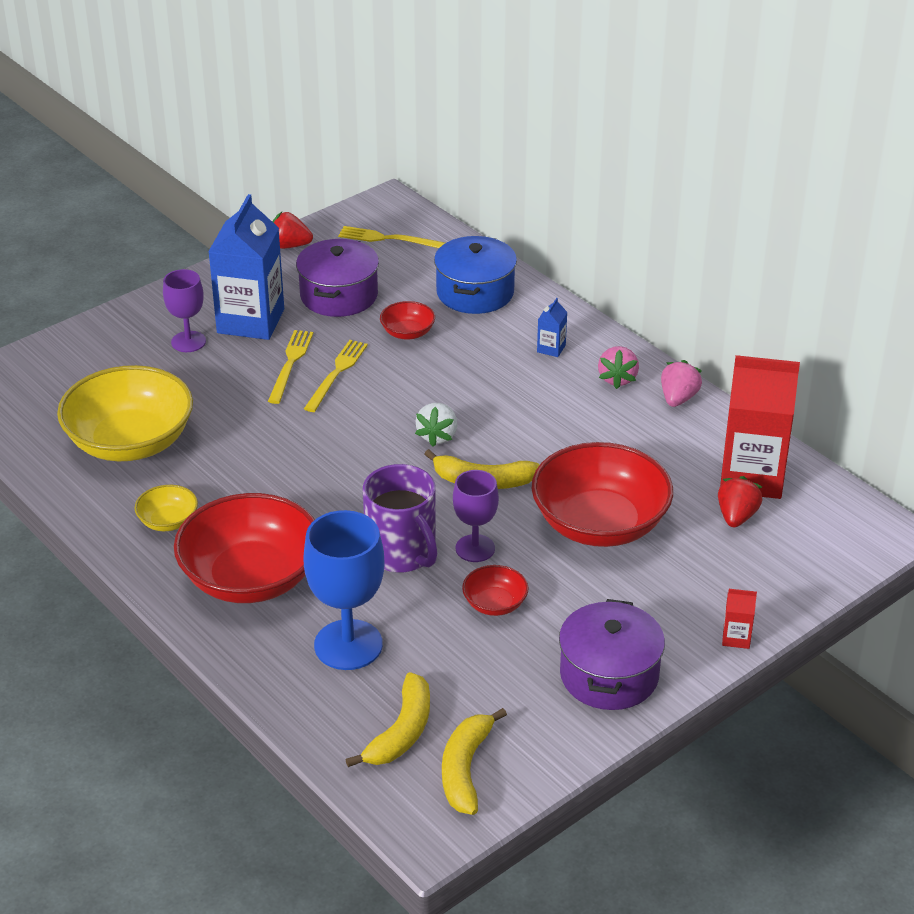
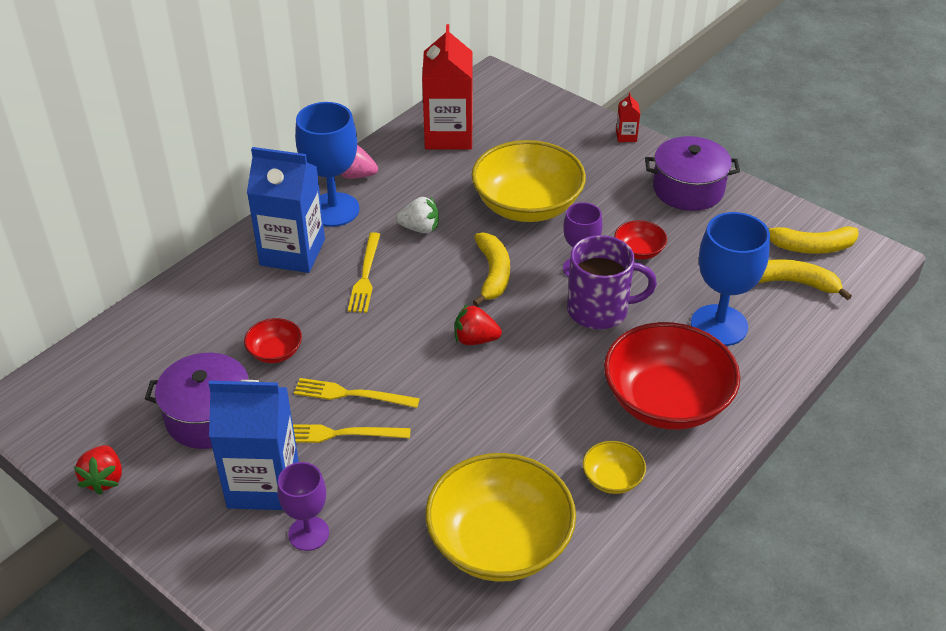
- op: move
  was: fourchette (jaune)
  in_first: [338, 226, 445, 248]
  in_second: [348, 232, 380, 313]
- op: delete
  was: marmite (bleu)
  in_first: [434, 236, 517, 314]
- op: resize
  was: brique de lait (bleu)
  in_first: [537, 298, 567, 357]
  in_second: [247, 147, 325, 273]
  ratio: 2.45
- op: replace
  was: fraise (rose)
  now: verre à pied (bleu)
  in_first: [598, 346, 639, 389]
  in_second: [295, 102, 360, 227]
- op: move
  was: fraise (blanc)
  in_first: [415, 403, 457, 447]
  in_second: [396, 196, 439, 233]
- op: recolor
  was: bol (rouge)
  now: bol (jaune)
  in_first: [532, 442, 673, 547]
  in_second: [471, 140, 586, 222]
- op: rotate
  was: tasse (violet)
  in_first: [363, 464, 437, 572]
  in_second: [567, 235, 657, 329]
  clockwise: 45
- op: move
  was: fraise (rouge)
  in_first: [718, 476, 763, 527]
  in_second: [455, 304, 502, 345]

──────────────────────────────

> _What is required_: Output all of the records exactly as they appear above, but not the pictures.

> _Response for this exercise_:
- op: move
  was: fourchette (jaune)
  in_first: [338, 226, 445, 248]
  in_second: [348, 232, 380, 313]
- op: delete
  was: marmite (bleu)
  in_first: [434, 236, 517, 314]
- op: resize
  was: brique de lait (bleu)
  in_first: [537, 298, 567, 357]
  in_second: [247, 147, 325, 273]
  ratio: 2.45
- op: replace
  was: fraise (rose)
  now: verre à pied (bleu)
  in_first: [598, 346, 639, 389]
  in_second: [295, 102, 360, 227]
- op: move
  was: fraise (blanc)
  in_first: [415, 403, 457, 447]
  in_second: [396, 196, 439, 233]
- op: recolor
  was: bol (rouge)
  now: bol (jaune)
  in_first: [532, 442, 673, 547]
  in_second: [471, 140, 586, 222]
- op: rotate
  was: tasse (violet)
  in_first: [363, 464, 437, 572]
  in_second: [567, 235, 657, 329]
  clockwise: 45
- op: move
  was: fraise (rouge)
  in_first: [718, 476, 763, 527]
  in_second: [455, 304, 502, 345]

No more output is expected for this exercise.